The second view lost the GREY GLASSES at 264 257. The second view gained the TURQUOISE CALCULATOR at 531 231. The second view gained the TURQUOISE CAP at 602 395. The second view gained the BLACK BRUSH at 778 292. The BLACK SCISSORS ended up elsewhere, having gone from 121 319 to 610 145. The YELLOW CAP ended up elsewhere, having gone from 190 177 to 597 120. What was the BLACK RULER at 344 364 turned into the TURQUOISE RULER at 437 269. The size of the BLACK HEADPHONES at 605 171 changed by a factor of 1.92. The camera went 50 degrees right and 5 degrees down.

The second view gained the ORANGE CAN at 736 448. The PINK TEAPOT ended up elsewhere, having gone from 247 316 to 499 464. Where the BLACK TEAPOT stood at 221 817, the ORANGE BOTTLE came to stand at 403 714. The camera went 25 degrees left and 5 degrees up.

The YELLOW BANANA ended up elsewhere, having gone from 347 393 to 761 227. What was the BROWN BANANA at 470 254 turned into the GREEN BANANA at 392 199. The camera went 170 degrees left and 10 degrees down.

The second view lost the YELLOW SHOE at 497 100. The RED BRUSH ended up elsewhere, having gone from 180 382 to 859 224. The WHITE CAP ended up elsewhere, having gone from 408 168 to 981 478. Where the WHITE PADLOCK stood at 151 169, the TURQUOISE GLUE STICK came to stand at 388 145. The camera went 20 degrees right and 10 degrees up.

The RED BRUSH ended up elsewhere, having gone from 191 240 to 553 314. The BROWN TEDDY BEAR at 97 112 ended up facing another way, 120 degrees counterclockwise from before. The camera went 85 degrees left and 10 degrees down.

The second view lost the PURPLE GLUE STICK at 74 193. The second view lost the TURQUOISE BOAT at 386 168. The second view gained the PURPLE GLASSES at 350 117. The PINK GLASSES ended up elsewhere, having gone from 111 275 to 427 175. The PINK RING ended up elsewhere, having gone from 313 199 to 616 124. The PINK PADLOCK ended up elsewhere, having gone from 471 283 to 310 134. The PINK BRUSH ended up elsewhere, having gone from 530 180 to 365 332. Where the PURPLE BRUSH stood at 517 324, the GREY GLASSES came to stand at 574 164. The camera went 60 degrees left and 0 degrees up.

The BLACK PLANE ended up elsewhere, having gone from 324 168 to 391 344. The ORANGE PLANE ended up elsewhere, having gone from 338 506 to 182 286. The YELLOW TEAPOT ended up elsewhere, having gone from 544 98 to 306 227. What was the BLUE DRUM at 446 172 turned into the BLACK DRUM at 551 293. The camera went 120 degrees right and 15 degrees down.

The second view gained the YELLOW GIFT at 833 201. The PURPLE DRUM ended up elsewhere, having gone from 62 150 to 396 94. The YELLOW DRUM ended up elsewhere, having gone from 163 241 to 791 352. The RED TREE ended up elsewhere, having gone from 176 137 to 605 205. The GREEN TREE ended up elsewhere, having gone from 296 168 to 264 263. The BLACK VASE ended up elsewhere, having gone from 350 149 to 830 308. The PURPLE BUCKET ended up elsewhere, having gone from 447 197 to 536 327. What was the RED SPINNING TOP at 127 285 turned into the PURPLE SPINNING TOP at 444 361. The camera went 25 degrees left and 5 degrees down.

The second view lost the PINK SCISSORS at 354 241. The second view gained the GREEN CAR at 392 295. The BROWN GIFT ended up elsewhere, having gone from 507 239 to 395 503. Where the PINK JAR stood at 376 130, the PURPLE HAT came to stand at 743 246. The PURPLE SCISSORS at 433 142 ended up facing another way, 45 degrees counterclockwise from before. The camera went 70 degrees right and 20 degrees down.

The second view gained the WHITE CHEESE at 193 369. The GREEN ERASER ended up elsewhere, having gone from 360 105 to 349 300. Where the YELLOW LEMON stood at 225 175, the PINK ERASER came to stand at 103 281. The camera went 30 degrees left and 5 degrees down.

______

Would you repeat all of the entries exactly?

**Exercise result:**
The second view lost the GREY GLASSES at 264 257. The second view gained the TURQUOISE CALCULATOR at 531 231. The second view gained the TURQUOISE CAP at 602 395. The second view gained the BLACK BRUSH at 778 292. The BLACK SCISSORS ended up elsewhere, having gone from 121 319 to 610 145. The YELLOW CAP ended up elsewhere, having gone from 190 177 to 597 120. What was the BLACK RULER at 344 364 turned into the TURQUOISE RULER at 437 269. The size of the BLACK HEADPHONES at 605 171 changed by a factor of 1.92. The camera went 50 degrees right and 5 degrees down.

The second view gained the ORANGE CAN at 736 448. The PINK TEAPOT ended up elsewhere, having gone from 247 316 to 499 464. Where the BLACK TEAPOT stood at 221 817, the ORANGE BOTTLE came to stand at 403 714. The camera went 25 degrees left and 5 degrees up.

The YELLOW BANANA ended up elsewhere, having gone from 347 393 to 761 227. What was the BROWN BANANA at 470 254 turned into the GREEN BANANA at 392 199. The camera went 170 degrees left and 10 degrees down.

The second view lost the YELLOW SHOE at 497 100. The RED BRUSH ended up elsewhere, having gone from 180 382 to 859 224. The WHITE CAP ended up elsewhere, having gone from 408 168 to 981 478. Where the WHITE PADLOCK stood at 151 169, the TURQUOISE GLUE STICK came to stand at 388 145. The camera went 20 degrees right and 10 degrees up.

The RED BRUSH ended up elsewhere, having gone from 191 240 to 553 314. The BROWN TEDDY BEAR at 97 112 ended up facing another way, 120 degrees counterclockwise from before. The camera went 85 degrees left and 10 degrees down.

The second view lost the PURPLE GLUE STICK at 74 193. The second view lost the TURQUOISE BOAT at 386 168. The second view gained the PURPLE GLASSES at 350 117. The PINK GLASSES ended up elsewhere, having gone from 111 275 to 427 175. The PINK RING ended up elsewhere, having gone from 313 199 to 616 124. The PINK PADLOCK ended up elsewhere, having gone from 471 283 to 310 134. The PINK BRUSH ended up elsewhere, having gone from 530 180 to 365 332. Where the PURPLE BRUSH stood at 517 324, the GREY GLASSES came to stand at 574 164. The camera went 60 degrees left and 0 degrees up.

The BLACK PLANE ended up elsewhere, having gone from 324 168 to 391 344. The ORANGE PLANE ended up elsewhere, having gone from 338 506 to 182 286. The YELLOW TEAPOT ended up elsewhere, having gone from 544 98 to 306 227. What was the BLUE DRUM at 446 172 turned into the BLACK DRUM at 551 293. The camera went 120 degrees right and 15 degrees down.

The second view gained the YELLOW GIFT at 833 201. The PURPLE DRUM ended up elsewhere, having gone from 62 150 to 396 94. The YELLOW DRUM ended up elsewhere, having gone from 163 241 to 791 352. The RED TREE ended up elsewhere, having gone from 176 137 to 605 205. The GREEN TREE ended up elsewhere, having gone from 296 168 to 264 263. The BLACK VASE ended up elsewhere, having gone from 350 149 to 830 308. The PURPLE BUCKET ended up elsewhere, having gone from 447 197 to 536 327. What was the RED SPINNING TOP at 127 285 turned into the PURPLE SPINNING TOP at 444 361. The camera went 25 degrees left and 5 degrees down.

The second view lost the PINK SCISSORS at 354 241. The second view gained the GREEN CAR at 392 295. The BROWN GIFT ended up elsewhere, having gone from 507 239 to 395 503. Where the PINK JAR stood at 376 130, the PURPLE HAT came to stand at 743 246. The PURPLE SCISSORS at 433 142 ended up facing another way, 45 degrees counterclockwise from before. The camera went 70 degrees right and 20 degrees down.

The second view gained the WHITE CHEESE at 193 369. The GREEN ERASER ended up elsewhere, having gone from 360 105 to 349 300. Where the YELLOW LEMON stood at 225 175, the PINK ERASER came to stand at 103 281. The camera went 30 degrees left and 5 degrees down.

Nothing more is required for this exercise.